- **TASK TO CARRY OUT**:
Please, without any pictures, set down exactly the part of the listing below that opens with the line containing "black semicircle: (76, 185)" and closes with the line containing "blue pentagon: (132, 124) -> (88, 70), moved".

(RECORDS PROVIDED begins)

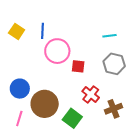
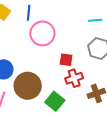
red square: (78, 66) -> (66, 60), moved
red cross: (91, 95) -> (74, 78), turned 30

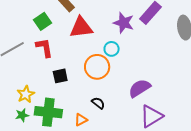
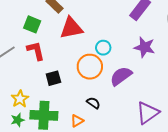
green square: (42, 21) -> (32, 24), turned -30
purple star: (124, 23) -> (145, 47), moved
purple semicircle: (140, 88) -> (121, 76), moved

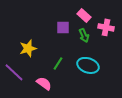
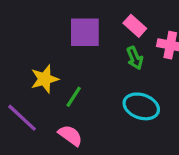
purple square: (63, 27) -> (85, 32), moved, size x1.5
green line: (58, 63) -> (74, 97), moved

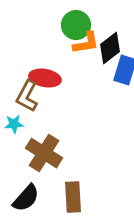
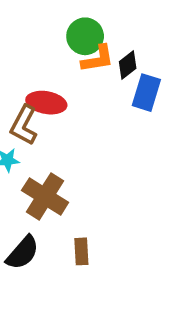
black diamond: (110, 48) -> (128, 65), size x0.7
brown rectangle: (73, 197) -> (81, 251), size x0.7

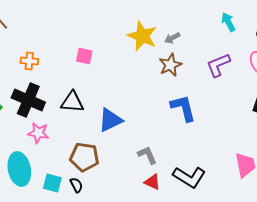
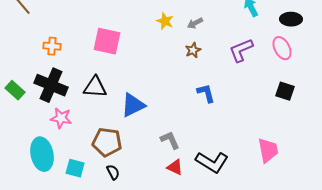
yellow star: (142, 36) -> (165, 21), size x0.6
pink square: (84, 56) -> (107, 41), size x1.6
brown star: (170, 65) -> (193, 50), size x0.7
blue L-shape: (183, 108) -> (206, 93), size x0.7
black semicircle: (76, 185) -> (113, 172), moved

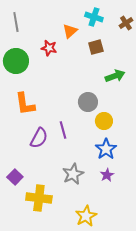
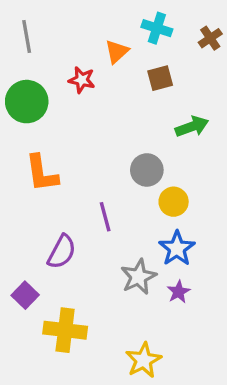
purple semicircle: (39, 138) -> (62, 252), moved
gray star: (73, 174) -> (138, 277), moved

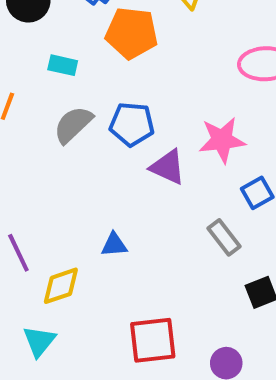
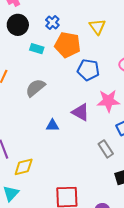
cyan rectangle: (63, 65) -> (37, 49), moved
blue pentagon: (132, 124) -> (88, 70), moved
blue triangle: (114, 245) -> (52, 125), moved

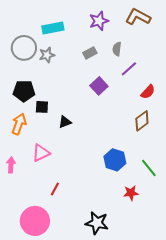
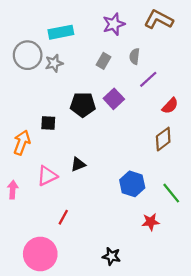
gray rectangle: (90, 53) -> (103, 61), turned -32
black pentagon: (24, 91) -> (83, 105), moved
black triangle: (65, 122) -> (78, 164), moved
black star: (97, 223) -> (111, 256), size x0.7

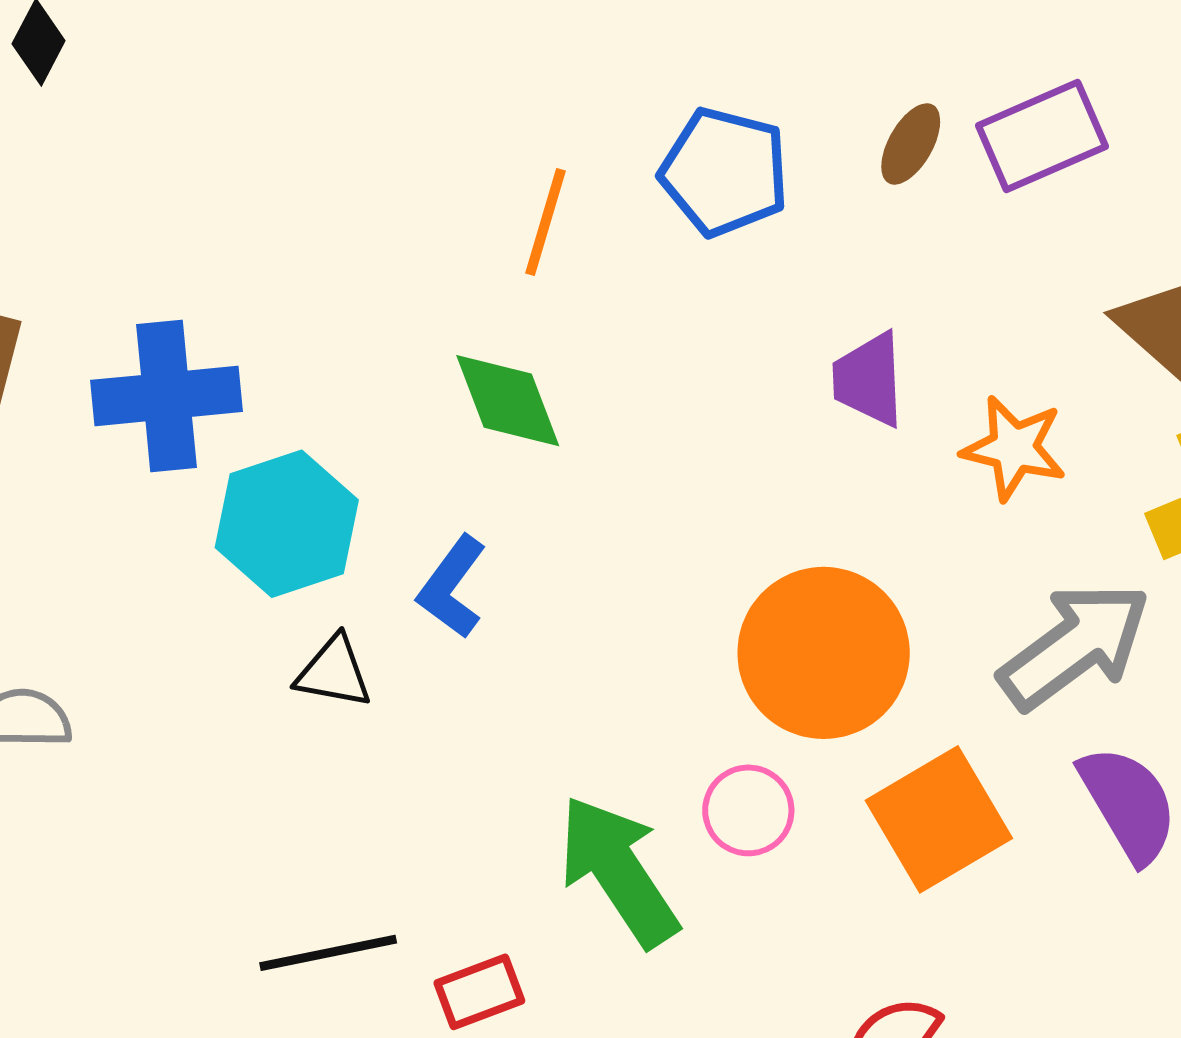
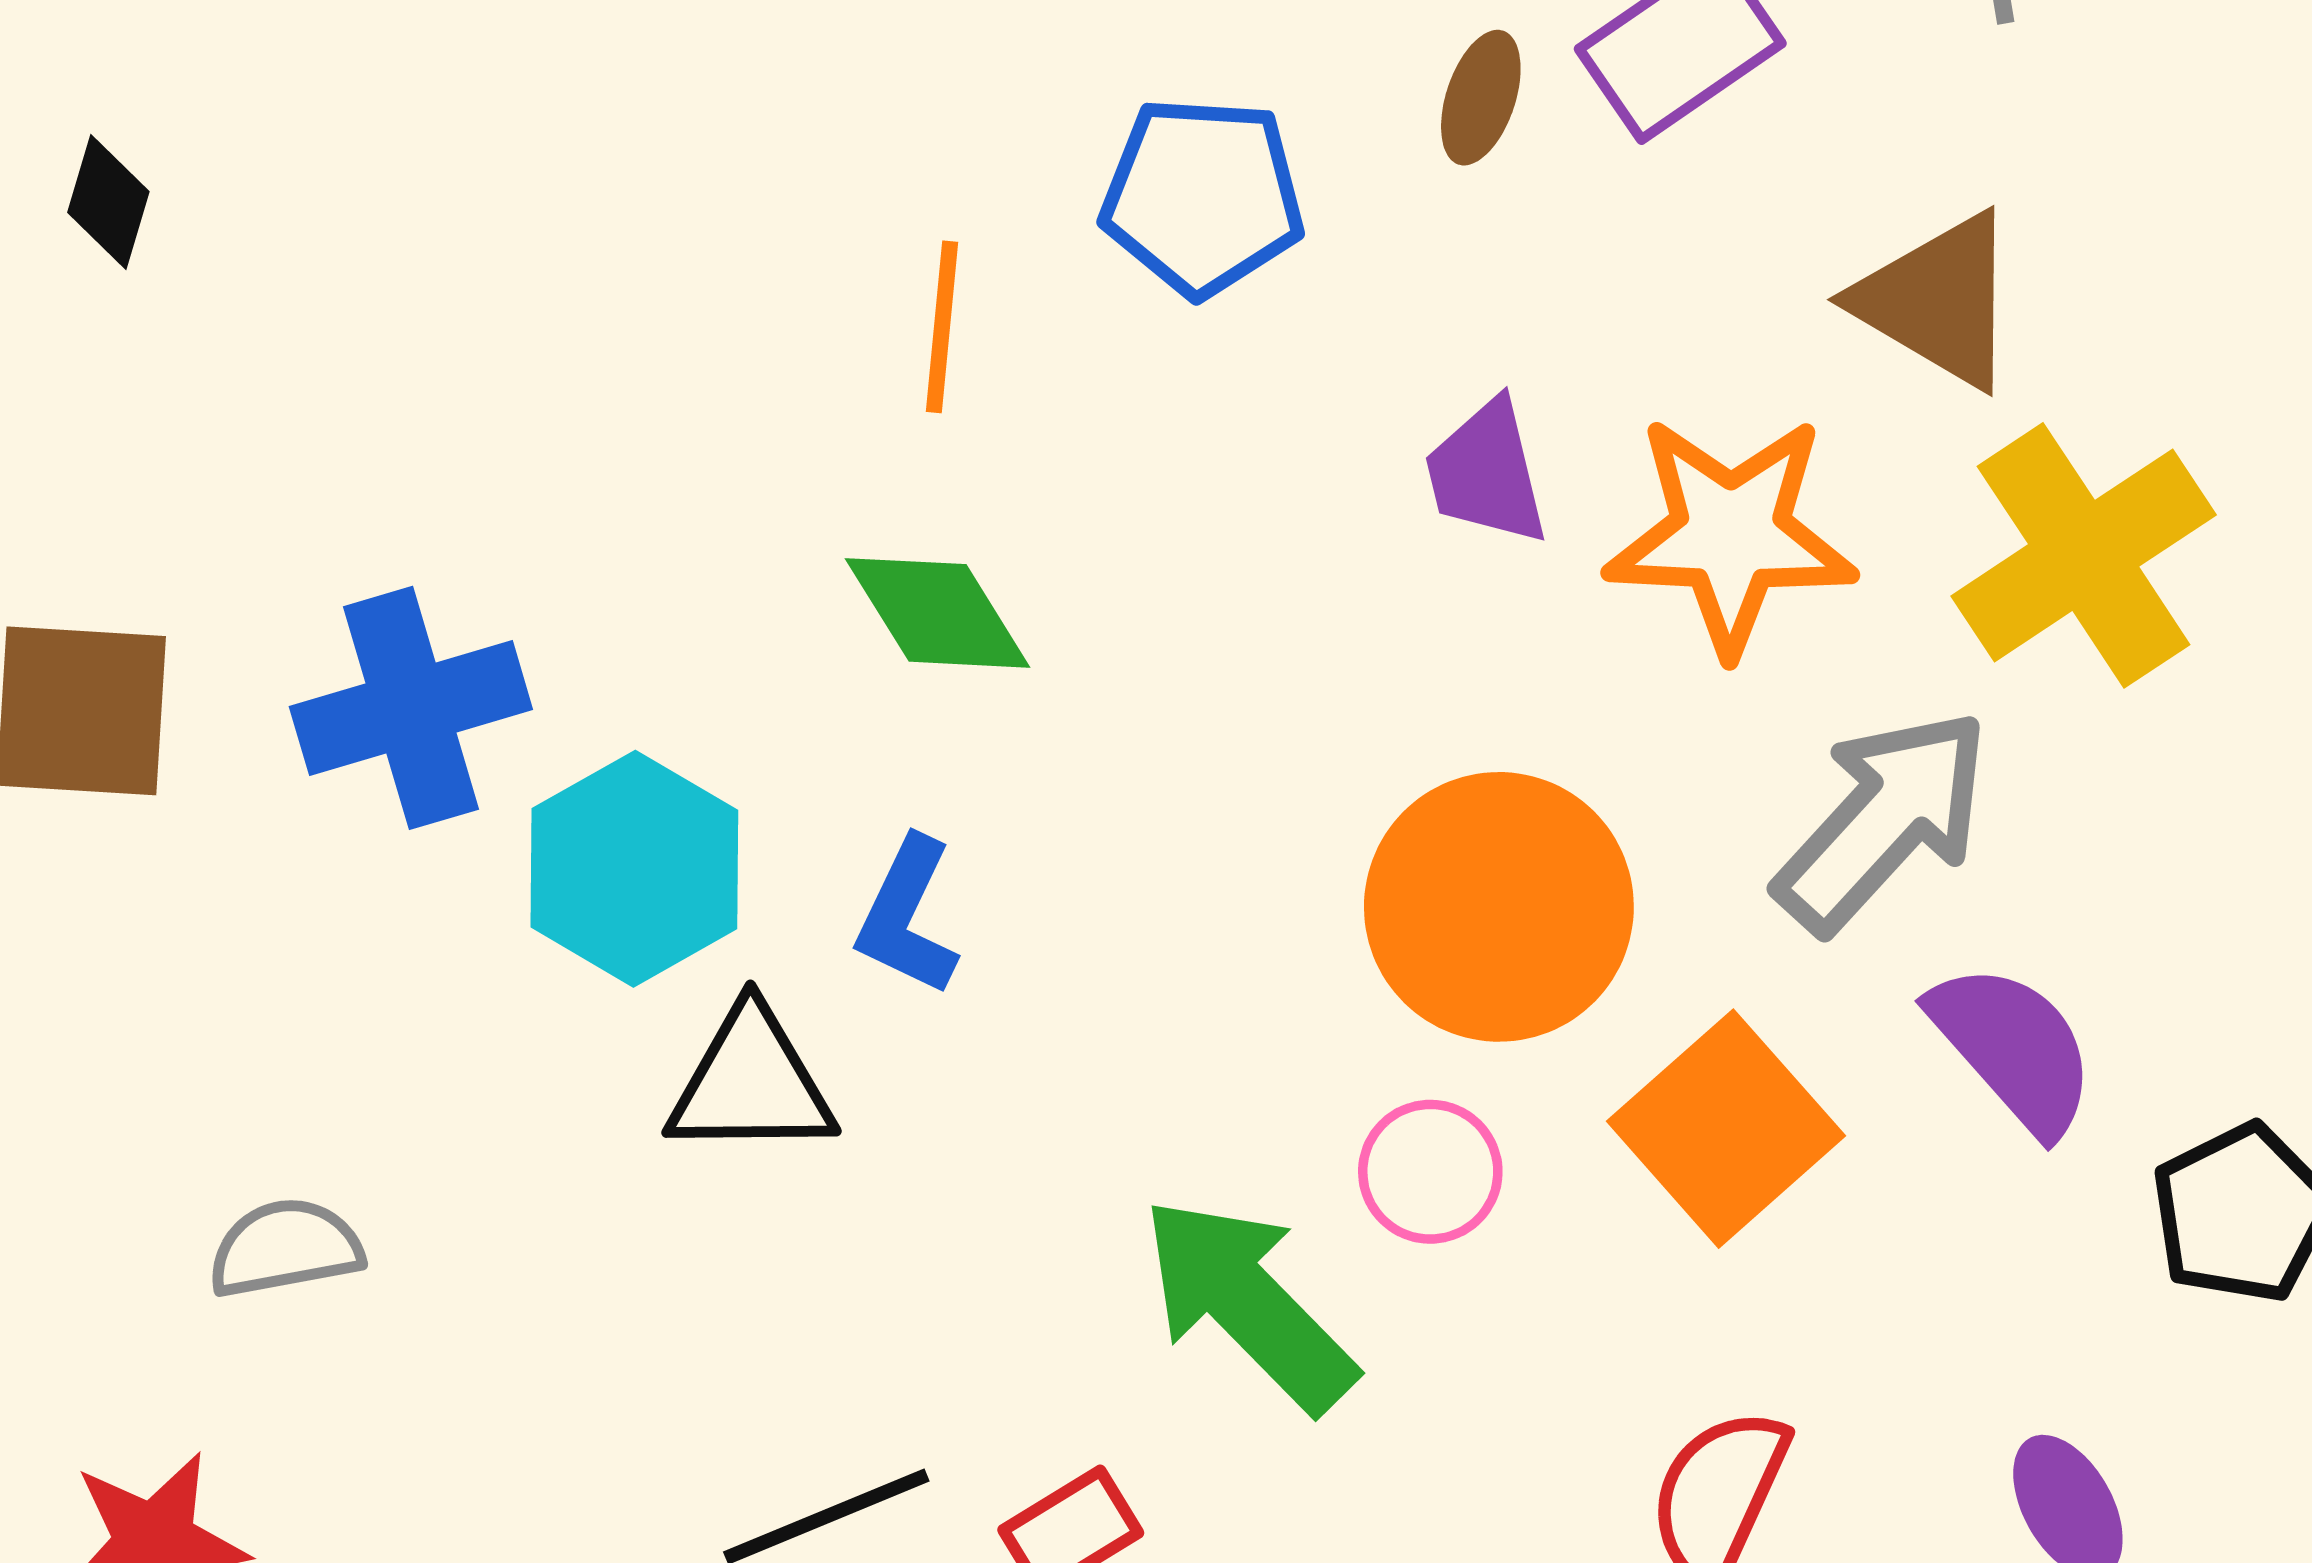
orange star: (1014, 448) -> (1731, 535), size x1.5
black triangle: (334, 672) -> (751, 1083), size x1.4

(RECORDS PROVIDED ends)

- **RESULT OF THE EXERCISE**:
black semicircle: (76, 185) -> (113, 172), moved

purple semicircle: (39, 138) -> (62, 252), moved
gray star: (73, 174) -> (138, 277), moved

cyan rectangle: (63, 65) -> (37, 49), moved
blue pentagon: (132, 124) -> (88, 70), moved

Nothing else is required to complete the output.